[Instruction]: Return the lines of the data below exactly. Start at the first and end with the line containing "filing cabinet: (1036, 645)".

BEGIN Material to process

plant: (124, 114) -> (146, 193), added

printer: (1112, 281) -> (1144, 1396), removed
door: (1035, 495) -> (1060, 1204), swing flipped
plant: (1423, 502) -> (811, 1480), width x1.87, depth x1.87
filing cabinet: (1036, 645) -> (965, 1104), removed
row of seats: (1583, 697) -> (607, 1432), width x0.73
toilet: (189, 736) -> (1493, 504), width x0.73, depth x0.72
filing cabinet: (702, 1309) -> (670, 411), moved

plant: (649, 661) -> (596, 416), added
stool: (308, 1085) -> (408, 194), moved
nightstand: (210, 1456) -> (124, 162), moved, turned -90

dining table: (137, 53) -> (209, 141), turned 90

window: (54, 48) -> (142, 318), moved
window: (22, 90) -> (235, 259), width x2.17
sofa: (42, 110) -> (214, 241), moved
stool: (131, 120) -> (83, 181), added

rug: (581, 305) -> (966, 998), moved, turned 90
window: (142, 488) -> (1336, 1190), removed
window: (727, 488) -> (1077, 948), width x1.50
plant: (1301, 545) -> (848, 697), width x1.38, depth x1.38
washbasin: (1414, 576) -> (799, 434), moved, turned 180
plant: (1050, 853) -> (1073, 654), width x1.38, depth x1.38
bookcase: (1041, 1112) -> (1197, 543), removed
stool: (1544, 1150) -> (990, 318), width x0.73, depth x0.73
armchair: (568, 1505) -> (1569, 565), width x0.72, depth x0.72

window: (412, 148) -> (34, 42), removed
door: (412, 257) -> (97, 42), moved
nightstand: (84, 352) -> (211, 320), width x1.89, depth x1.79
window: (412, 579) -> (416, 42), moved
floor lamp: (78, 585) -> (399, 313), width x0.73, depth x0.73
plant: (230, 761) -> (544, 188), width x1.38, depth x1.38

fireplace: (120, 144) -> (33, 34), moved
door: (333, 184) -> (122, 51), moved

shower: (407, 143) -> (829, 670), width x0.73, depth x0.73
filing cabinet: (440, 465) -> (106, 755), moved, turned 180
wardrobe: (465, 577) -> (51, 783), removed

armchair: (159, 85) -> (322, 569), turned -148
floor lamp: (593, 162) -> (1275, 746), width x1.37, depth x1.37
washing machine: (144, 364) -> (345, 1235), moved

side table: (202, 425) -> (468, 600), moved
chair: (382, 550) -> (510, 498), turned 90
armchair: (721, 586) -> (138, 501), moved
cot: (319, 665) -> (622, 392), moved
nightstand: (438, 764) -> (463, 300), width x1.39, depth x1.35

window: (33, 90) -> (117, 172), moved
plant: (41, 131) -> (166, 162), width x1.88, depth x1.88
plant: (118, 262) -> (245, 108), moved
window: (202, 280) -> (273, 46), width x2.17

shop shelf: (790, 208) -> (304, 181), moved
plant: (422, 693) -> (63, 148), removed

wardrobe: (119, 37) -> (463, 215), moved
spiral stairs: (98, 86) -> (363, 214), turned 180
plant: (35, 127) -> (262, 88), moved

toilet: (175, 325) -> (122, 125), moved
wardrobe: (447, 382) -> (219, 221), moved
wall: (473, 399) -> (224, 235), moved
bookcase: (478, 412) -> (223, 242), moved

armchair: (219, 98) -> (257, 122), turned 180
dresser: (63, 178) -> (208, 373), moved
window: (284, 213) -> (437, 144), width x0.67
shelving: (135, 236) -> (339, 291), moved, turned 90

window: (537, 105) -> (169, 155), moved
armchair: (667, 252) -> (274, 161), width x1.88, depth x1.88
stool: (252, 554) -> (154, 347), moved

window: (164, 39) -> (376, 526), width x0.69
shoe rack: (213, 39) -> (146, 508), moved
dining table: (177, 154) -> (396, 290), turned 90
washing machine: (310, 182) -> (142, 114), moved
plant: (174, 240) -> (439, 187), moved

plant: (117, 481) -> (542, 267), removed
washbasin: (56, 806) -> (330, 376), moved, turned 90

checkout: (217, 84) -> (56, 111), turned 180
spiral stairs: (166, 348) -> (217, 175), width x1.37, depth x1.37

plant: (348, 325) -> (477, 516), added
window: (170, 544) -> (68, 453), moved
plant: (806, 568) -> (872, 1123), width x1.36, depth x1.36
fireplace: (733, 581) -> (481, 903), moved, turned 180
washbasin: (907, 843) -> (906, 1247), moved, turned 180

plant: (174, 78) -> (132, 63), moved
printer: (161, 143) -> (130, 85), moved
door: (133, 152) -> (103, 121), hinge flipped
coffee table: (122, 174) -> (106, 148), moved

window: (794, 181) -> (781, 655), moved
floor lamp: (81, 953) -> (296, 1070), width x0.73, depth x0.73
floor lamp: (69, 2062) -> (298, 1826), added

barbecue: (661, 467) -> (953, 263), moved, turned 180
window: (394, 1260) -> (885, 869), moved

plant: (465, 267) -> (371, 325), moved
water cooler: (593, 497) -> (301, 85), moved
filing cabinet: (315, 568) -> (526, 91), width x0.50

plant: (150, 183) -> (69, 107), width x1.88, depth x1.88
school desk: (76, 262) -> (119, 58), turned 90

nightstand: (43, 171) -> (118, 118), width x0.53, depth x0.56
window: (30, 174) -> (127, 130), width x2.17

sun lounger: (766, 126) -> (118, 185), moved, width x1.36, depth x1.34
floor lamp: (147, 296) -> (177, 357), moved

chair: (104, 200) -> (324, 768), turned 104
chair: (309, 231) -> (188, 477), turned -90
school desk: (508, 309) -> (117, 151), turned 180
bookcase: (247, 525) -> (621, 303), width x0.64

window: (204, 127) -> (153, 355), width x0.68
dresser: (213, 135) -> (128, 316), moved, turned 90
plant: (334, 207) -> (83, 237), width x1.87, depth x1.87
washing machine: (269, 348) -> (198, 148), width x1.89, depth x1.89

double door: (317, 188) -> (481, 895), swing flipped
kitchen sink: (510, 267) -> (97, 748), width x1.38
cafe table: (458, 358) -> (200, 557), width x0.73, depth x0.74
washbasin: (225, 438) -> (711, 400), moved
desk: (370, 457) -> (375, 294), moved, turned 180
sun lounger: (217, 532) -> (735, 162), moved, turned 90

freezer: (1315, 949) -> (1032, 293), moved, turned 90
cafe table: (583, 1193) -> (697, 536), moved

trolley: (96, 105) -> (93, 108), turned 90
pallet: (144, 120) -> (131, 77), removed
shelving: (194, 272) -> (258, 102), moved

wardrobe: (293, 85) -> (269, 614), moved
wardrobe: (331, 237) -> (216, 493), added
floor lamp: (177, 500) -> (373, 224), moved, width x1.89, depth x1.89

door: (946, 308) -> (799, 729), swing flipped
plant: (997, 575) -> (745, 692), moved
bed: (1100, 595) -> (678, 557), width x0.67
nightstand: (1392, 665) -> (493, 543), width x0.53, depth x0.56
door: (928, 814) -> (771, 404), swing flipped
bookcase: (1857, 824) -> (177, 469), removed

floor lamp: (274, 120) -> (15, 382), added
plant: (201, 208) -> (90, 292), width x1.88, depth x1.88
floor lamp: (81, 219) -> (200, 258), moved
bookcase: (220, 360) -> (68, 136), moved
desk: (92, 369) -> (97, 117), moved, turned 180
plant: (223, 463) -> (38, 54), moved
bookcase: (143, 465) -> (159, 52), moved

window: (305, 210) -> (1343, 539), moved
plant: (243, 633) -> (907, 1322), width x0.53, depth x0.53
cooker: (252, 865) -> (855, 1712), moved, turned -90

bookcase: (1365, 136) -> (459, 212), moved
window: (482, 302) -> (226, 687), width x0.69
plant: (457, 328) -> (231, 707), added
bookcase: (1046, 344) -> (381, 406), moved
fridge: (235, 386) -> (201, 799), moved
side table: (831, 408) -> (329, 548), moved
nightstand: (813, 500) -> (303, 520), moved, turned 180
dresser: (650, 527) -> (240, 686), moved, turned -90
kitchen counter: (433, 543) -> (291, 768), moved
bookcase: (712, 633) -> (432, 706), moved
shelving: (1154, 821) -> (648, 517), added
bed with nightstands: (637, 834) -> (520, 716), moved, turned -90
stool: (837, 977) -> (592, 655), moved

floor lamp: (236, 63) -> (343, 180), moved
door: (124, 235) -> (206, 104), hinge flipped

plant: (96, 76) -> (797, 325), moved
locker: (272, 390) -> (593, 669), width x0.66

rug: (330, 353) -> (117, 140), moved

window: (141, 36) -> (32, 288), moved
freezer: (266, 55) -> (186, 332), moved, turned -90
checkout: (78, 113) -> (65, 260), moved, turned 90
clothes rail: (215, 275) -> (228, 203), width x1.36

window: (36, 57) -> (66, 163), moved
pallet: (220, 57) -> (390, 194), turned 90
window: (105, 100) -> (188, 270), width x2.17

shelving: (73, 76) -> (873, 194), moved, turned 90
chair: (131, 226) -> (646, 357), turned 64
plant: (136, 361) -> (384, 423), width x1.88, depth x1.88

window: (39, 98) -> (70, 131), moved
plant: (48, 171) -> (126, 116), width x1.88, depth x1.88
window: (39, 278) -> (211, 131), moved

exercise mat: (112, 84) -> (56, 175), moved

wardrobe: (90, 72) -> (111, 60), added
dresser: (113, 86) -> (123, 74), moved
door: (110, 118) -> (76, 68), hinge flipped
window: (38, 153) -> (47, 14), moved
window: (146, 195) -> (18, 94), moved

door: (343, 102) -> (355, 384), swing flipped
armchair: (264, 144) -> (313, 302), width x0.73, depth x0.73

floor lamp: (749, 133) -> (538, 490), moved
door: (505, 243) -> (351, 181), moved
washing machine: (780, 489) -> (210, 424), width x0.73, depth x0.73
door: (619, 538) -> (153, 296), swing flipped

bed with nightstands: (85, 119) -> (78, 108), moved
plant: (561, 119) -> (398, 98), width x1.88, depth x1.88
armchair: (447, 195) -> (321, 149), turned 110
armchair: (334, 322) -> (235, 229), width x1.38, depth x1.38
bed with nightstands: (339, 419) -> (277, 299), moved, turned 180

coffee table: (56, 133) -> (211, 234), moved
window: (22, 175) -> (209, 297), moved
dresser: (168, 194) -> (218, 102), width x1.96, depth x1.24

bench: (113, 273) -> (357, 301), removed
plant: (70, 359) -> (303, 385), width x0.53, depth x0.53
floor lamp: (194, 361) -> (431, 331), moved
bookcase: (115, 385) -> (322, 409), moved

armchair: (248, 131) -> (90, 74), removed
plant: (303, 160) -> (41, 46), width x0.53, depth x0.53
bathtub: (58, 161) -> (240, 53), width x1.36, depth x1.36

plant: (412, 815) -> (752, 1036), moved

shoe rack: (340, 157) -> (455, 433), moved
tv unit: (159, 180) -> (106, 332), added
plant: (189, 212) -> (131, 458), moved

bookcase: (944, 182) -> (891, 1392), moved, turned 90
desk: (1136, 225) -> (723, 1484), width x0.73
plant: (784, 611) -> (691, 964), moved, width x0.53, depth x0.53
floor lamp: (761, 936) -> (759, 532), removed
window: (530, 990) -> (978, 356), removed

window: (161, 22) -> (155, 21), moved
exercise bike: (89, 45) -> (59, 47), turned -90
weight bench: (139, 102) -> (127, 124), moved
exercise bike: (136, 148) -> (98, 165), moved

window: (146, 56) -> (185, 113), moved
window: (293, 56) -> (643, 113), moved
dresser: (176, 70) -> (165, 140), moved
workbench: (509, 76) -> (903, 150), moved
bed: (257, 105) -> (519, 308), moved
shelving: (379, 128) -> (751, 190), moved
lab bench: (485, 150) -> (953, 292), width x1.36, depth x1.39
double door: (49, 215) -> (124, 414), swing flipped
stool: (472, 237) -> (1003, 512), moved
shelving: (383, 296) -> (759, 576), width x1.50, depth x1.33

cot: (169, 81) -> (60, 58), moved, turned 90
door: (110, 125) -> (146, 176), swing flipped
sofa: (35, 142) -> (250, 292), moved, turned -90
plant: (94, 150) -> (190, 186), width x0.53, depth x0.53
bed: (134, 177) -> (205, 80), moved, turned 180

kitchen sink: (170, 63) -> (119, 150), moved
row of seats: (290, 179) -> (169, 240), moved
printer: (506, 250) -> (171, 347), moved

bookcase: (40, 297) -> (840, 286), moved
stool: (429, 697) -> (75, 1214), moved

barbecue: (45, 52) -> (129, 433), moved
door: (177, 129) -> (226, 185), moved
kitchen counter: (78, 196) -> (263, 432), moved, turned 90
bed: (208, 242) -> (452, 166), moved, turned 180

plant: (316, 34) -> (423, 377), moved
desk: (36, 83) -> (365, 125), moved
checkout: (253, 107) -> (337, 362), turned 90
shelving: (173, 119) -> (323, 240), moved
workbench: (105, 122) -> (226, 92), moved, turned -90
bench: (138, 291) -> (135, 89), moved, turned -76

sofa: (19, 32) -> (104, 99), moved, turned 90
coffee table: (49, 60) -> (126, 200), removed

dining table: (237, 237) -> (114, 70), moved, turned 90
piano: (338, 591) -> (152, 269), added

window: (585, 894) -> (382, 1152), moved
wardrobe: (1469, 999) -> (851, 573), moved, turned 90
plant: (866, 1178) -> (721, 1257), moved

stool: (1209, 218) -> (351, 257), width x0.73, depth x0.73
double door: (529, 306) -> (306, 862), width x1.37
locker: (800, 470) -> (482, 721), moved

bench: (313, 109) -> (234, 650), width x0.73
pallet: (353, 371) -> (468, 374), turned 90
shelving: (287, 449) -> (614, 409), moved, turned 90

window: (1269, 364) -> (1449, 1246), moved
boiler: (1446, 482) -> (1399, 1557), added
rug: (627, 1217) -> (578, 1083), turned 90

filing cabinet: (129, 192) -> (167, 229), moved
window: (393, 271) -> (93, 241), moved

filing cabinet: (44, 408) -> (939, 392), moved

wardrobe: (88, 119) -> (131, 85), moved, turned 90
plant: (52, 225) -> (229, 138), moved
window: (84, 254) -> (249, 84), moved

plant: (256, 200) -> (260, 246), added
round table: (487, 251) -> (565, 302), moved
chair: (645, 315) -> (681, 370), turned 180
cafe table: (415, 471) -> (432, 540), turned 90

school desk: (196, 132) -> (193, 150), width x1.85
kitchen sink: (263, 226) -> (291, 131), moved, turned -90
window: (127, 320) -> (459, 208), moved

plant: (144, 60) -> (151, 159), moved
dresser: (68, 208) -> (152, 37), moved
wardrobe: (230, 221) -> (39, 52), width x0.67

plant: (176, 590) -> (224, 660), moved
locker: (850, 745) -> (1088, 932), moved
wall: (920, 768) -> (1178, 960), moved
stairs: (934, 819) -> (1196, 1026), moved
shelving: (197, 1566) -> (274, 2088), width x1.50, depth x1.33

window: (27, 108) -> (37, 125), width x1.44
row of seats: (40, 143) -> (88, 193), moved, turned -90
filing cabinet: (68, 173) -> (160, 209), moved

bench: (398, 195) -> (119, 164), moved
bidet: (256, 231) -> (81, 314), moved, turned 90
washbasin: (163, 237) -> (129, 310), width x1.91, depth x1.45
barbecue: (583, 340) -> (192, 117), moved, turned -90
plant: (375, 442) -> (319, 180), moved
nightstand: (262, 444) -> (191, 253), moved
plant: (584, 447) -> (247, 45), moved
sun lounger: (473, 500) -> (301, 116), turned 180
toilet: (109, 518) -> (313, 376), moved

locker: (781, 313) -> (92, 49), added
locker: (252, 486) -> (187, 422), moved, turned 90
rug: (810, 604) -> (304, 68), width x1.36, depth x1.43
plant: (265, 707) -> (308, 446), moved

END Material to process

[Exercise solution]:
plant: (124, 114) -> (146, 193), added

printer: (1112, 281) -> (1144, 1396), removed
door: (1035, 495) -> (1060, 1204), swing flipped
plant: (1423, 502) -> (811, 1480), width x1.87, depth x1.87
filing cabinet: (1036, 645) -> (965, 1104), removed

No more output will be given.